## Work instructions
Each record that comes next should be output exactly; pictures do not belong in the copy.

## Data in this exercise
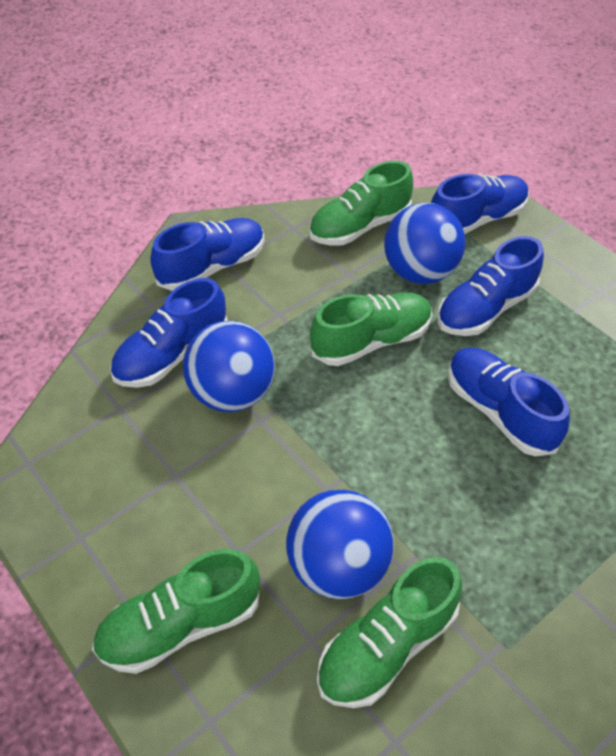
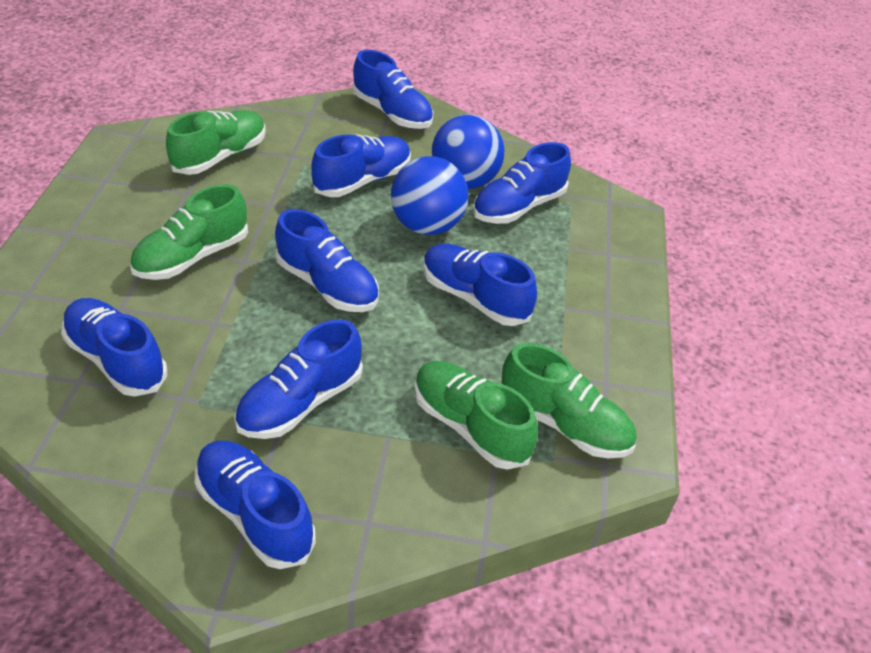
blue ball: 3 -> 2
blue shoe: 5 -> 8

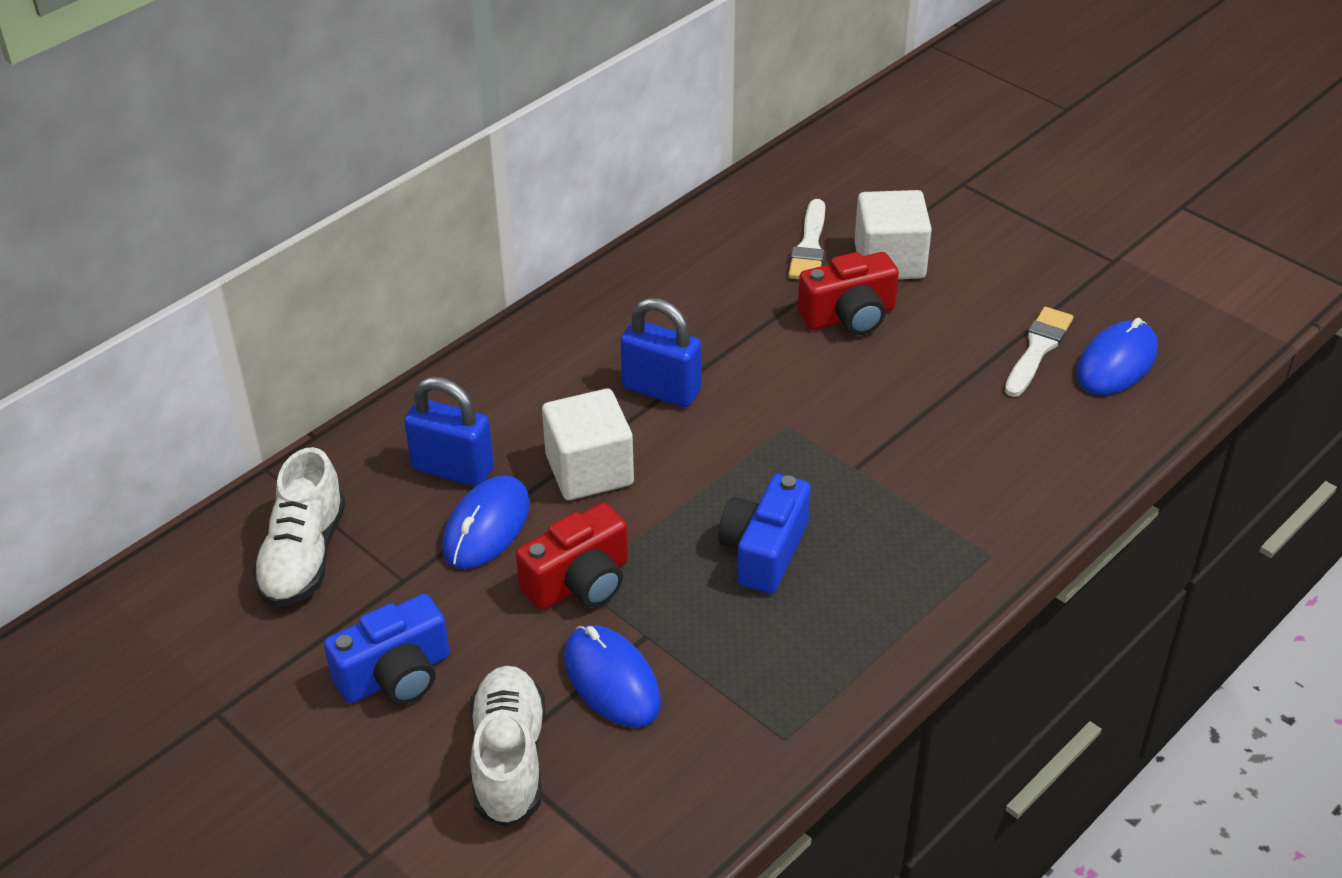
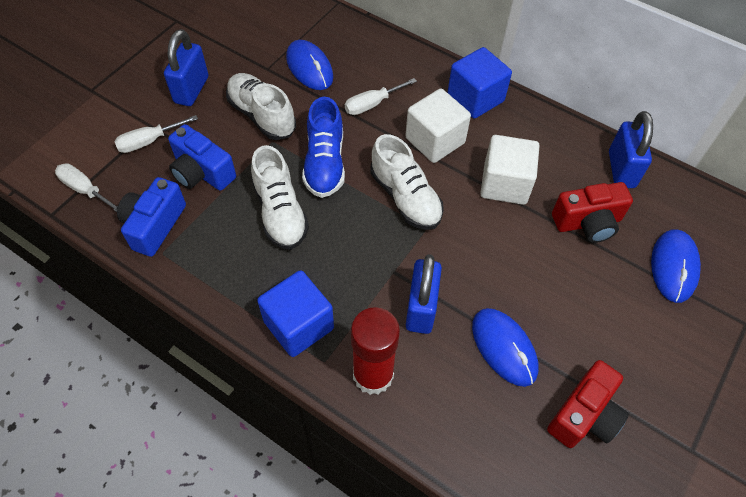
blue cube: 0 -> 2
blue padlock: 2 -> 3
blue shoe: 0 -> 1
red glue stick: 0 -> 1
white brush: 2 -> 0
white screwdriver: 0 -> 3
white shoe: 2 -> 3

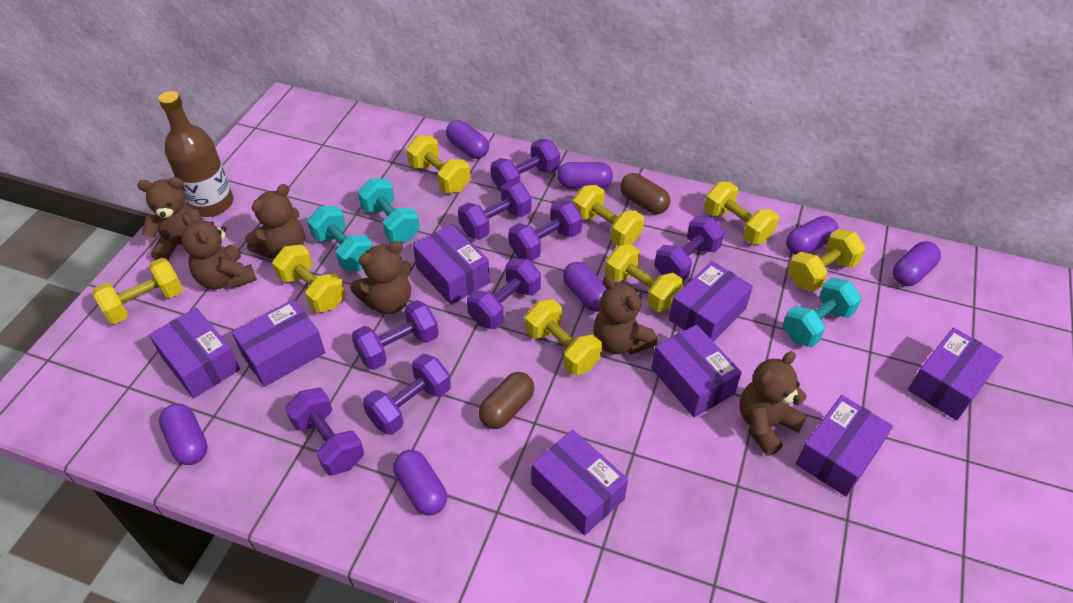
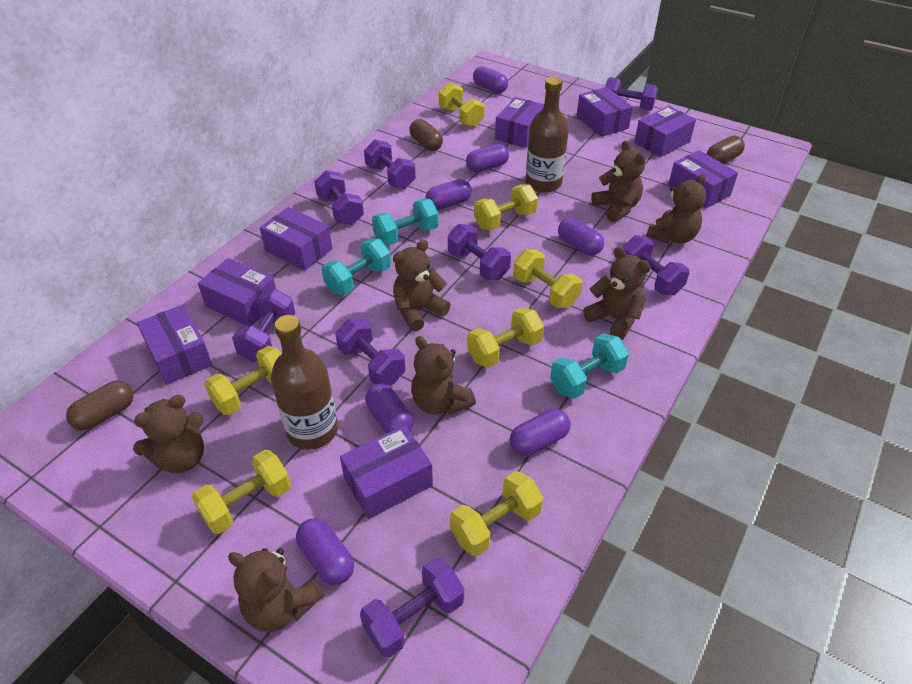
brown bottle: 1 -> 2
brown capsule: 2 -> 3
brown teddy bear: 6 -> 7
yellow dumbbell: 8 -> 7

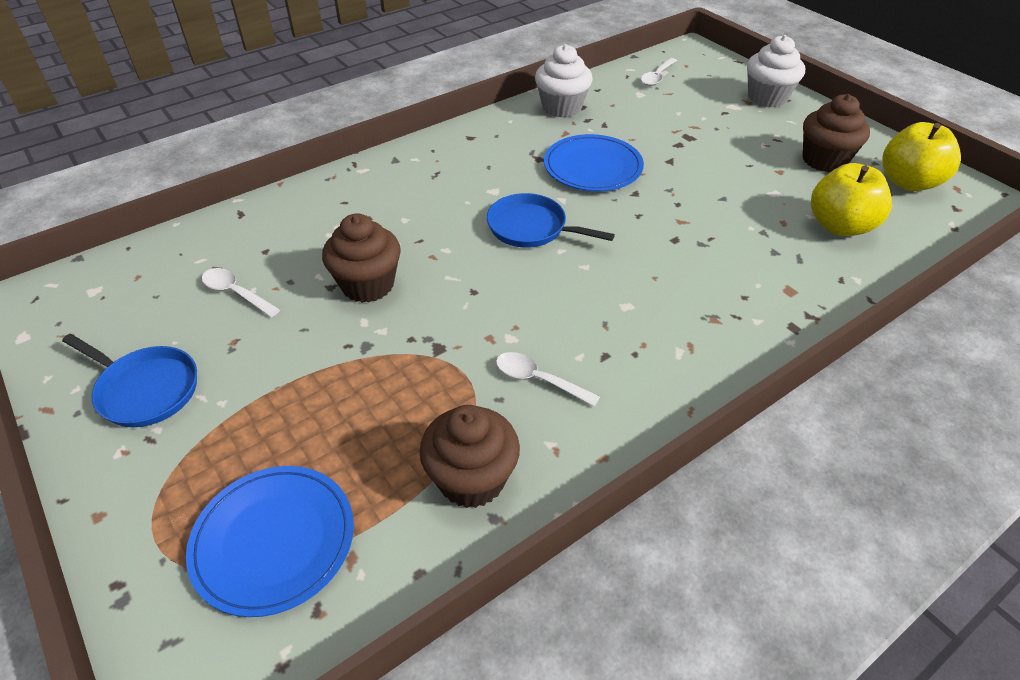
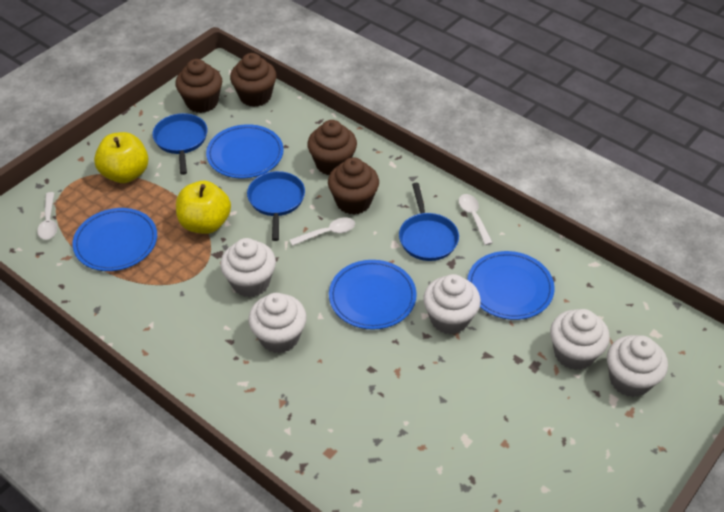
blue pan: 2 -> 3
blue plate: 2 -> 4
brown cupcake: 3 -> 4
white cupcake: 2 -> 5

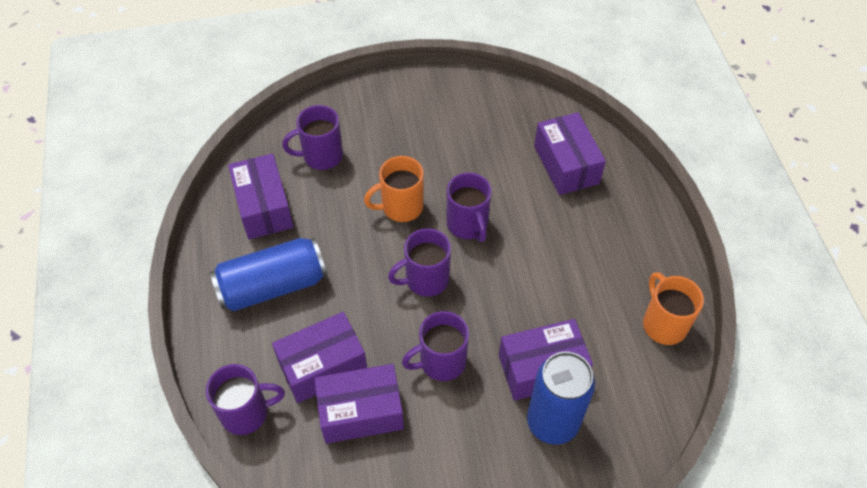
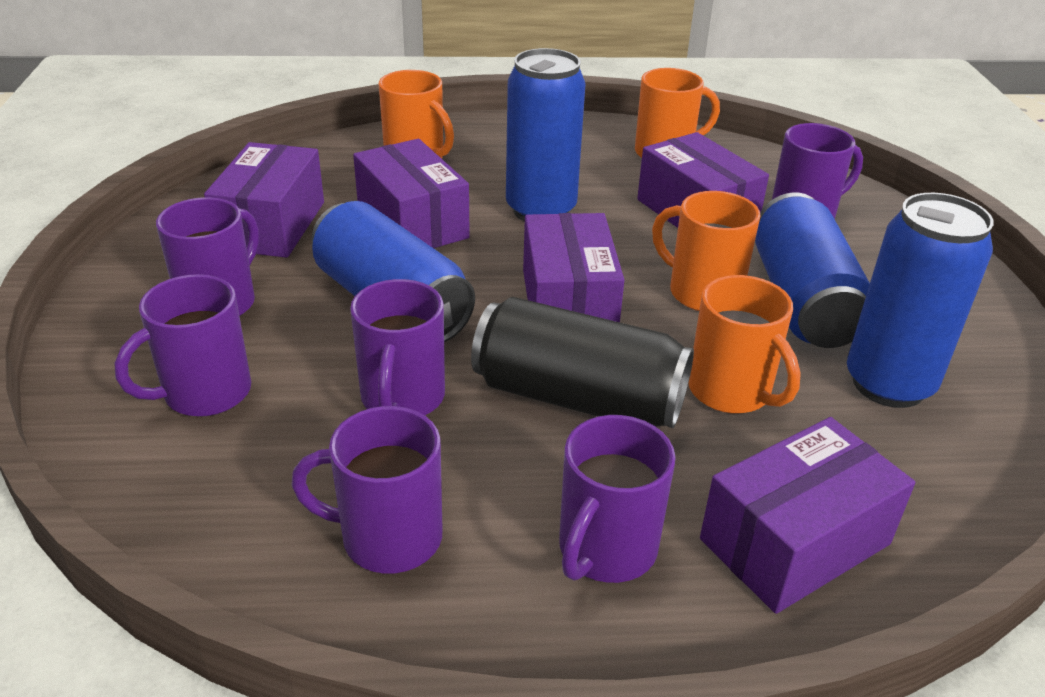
black can: 0 -> 1
blue can: 2 -> 4
orange mug: 2 -> 4
purple mug: 5 -> 6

## Answer space
blue ball: 3 -> 2
blue shoe: 5 -> 8

blue cube: 0 -> 2
blue padlock: 2 -> 3
blue shoe: 0 -> 1
red glue stick: 0 -> 1
white brush: 2 -> 0
white screwdriver: 0 -> 3
white shoe: 2 -> 3

brown bottle: 1 -> 2
brown capsule: 2 -> 3
brown teddy bear: 6 -> 7
yellow dumbbell: 8 -> 7

blue pan: 2 -> 3
blue plate: 2 -> 4
brown cupcake: 3 -> 4
white cupcake: 2 -> 5

black can: 0 -> 1
blue can: 2 -> 4
orange mug: 2 -> 4
purple mug: 5 -> 6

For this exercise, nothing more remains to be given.